START RECORD EXCERPTS

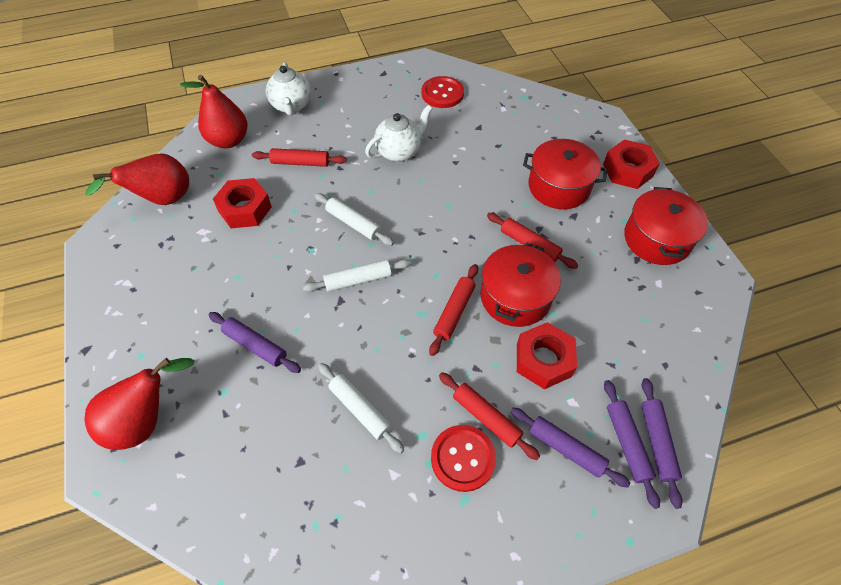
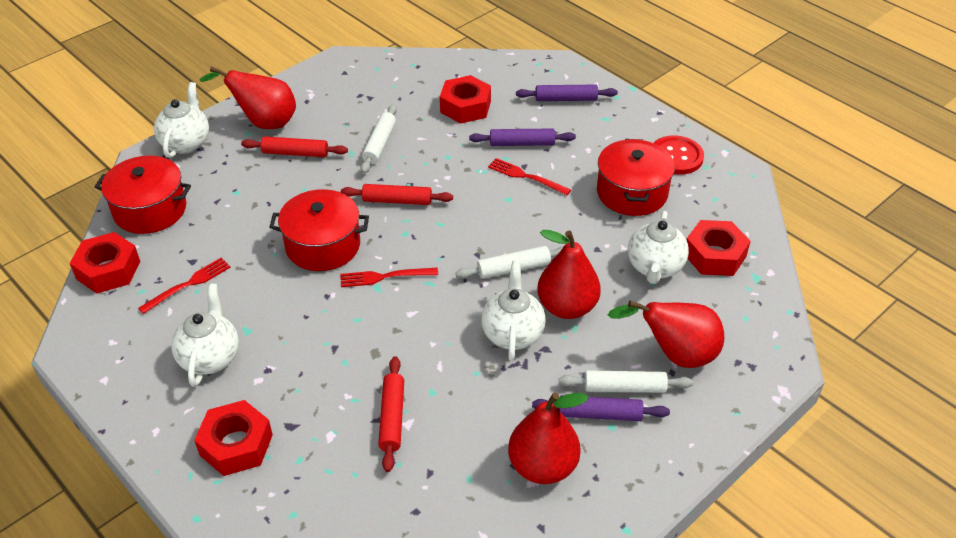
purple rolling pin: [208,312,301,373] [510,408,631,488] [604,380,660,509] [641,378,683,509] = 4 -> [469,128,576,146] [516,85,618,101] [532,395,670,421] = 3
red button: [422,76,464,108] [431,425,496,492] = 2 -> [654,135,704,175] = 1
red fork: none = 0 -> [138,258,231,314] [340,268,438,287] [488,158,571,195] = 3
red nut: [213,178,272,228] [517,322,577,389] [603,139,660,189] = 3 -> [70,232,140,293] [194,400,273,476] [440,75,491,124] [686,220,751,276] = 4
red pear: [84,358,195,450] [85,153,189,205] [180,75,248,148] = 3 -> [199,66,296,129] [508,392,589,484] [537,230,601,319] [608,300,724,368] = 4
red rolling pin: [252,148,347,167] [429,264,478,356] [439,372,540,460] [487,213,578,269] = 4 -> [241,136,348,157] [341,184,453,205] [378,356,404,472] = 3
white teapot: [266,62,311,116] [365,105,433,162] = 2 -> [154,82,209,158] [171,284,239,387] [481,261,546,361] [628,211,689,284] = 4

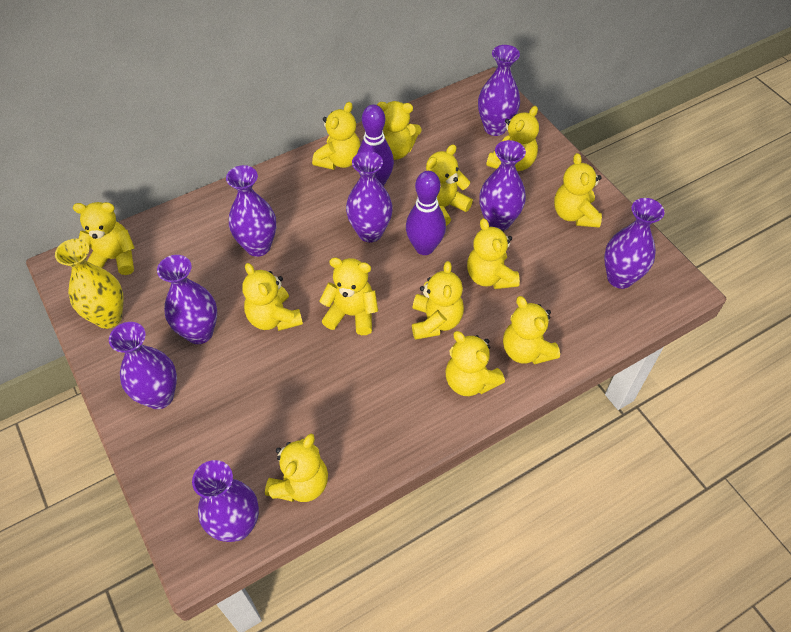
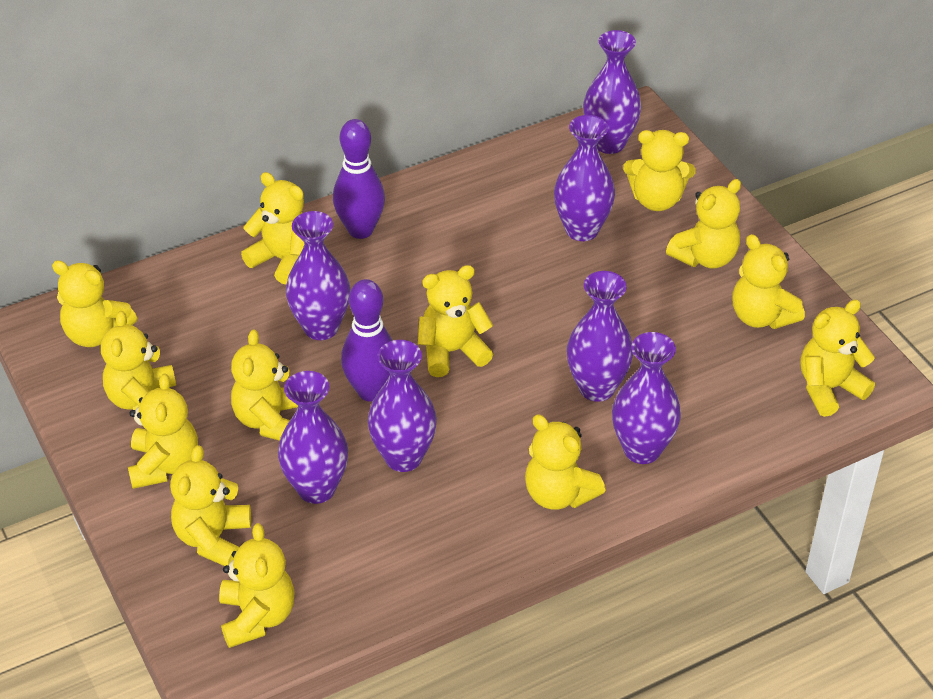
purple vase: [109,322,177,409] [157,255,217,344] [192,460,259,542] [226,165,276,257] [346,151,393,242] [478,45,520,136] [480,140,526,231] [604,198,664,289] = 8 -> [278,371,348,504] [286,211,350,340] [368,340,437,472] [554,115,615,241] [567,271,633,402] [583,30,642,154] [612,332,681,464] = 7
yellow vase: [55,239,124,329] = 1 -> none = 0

END RECORD EXCERPTS

> **TASK GOAL**: For this exercise, find all lines in the records containing the word "none" and copy them.

> **FINAL ANSWER**:
red fork: none = 0 -> [138,258,231,314] [340,268,438,287] [488,158,571,195] = 3
yellow vase: [55,239,124,329] = 1 -> none = 0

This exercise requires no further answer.